## TASK DESCRIPTION
Do not include the pictures; repeat the rest of the data exactly.

## RECORDS SHOWN
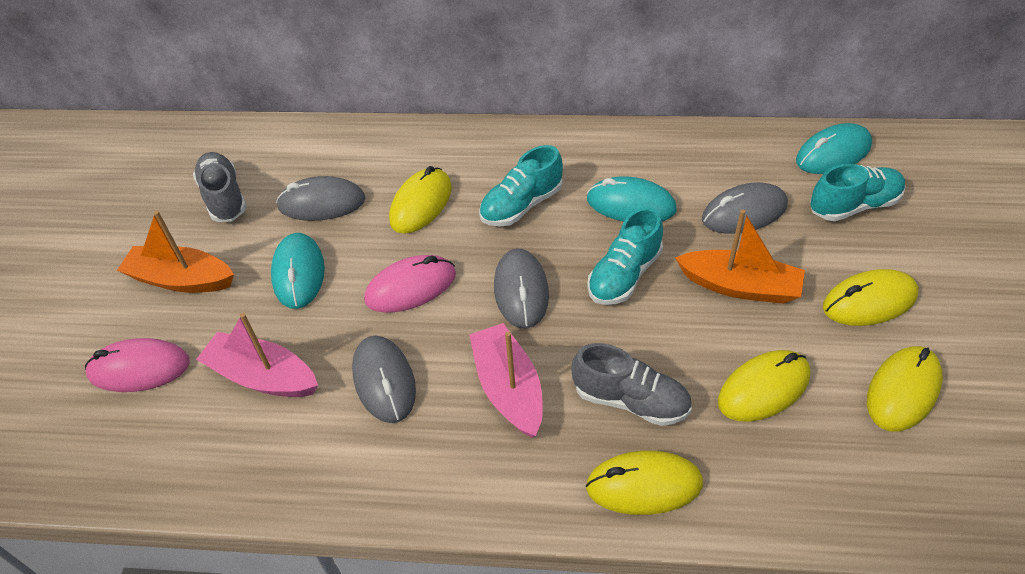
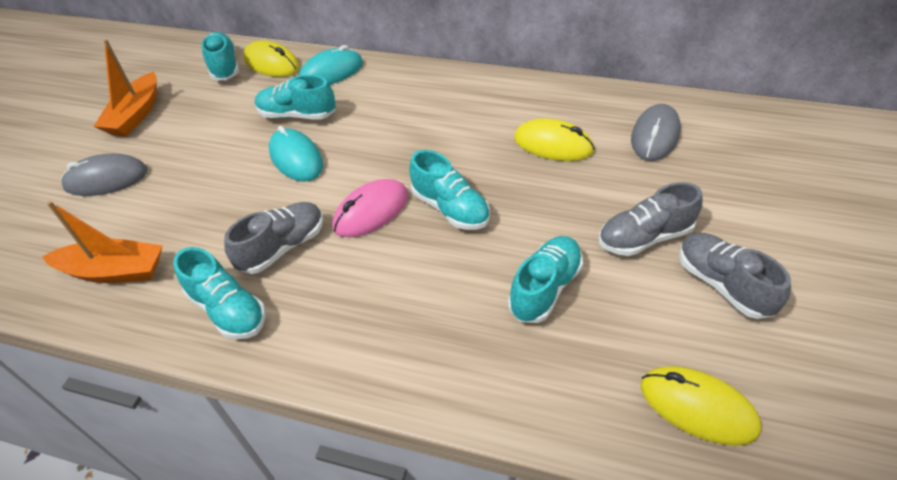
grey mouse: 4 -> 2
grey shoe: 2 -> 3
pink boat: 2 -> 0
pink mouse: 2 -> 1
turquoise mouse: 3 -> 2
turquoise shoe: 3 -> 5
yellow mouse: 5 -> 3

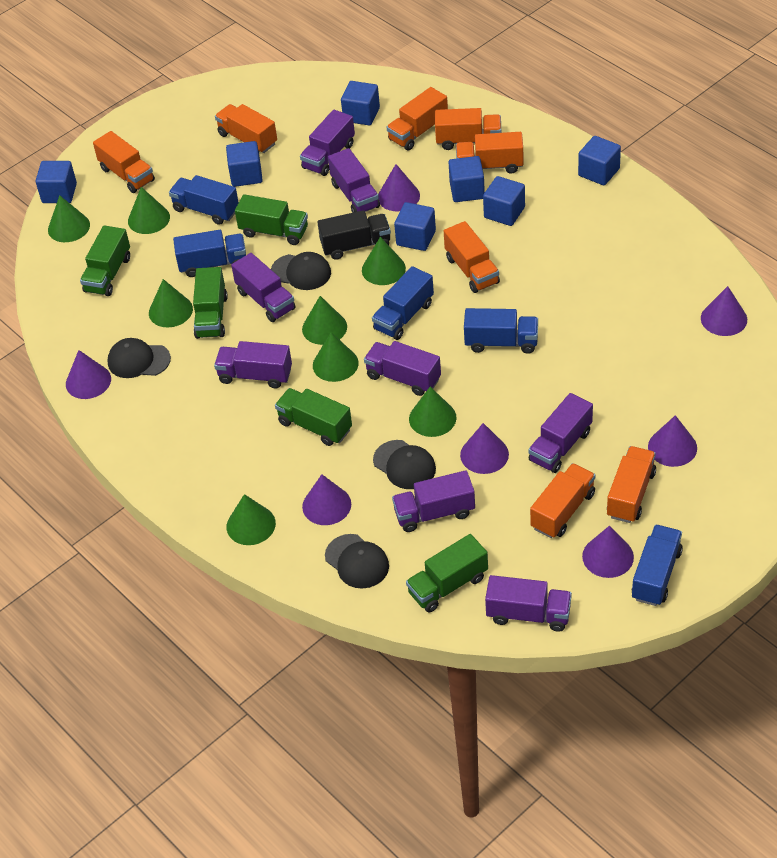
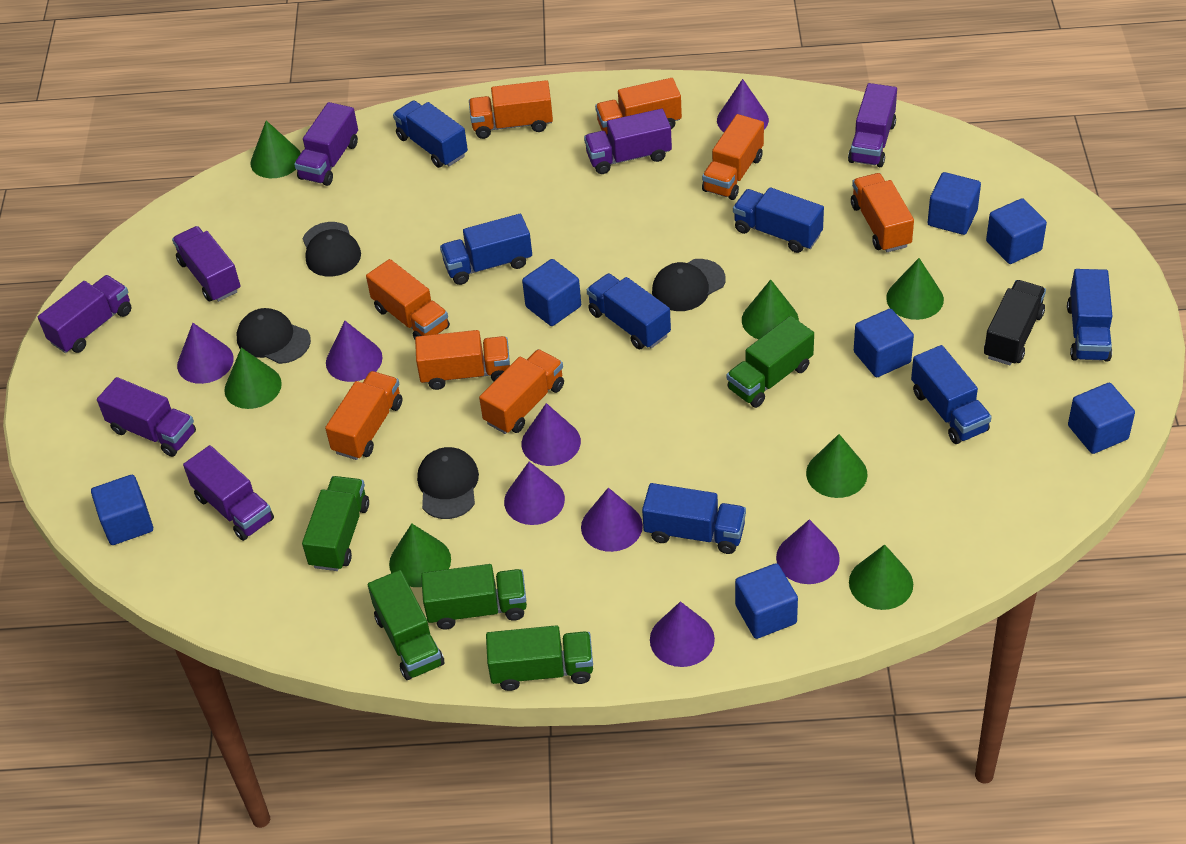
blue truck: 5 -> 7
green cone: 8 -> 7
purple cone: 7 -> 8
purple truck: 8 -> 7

## WORKED SOLUTION
grey mouse: 4 -> 2
grey shoe: 2 -> 3
pink boat: 2 -> 0
pink mouse: 2 -> 1
turquoise mouse: 3 -> 2
turquoise shoe: 3 -> 5
yellow mouse: 5 -> 3

blue truck: 5 -> 7
green cone: 8 -> 7
purple cone: 7 -> 8
purple truck: 8 -> 7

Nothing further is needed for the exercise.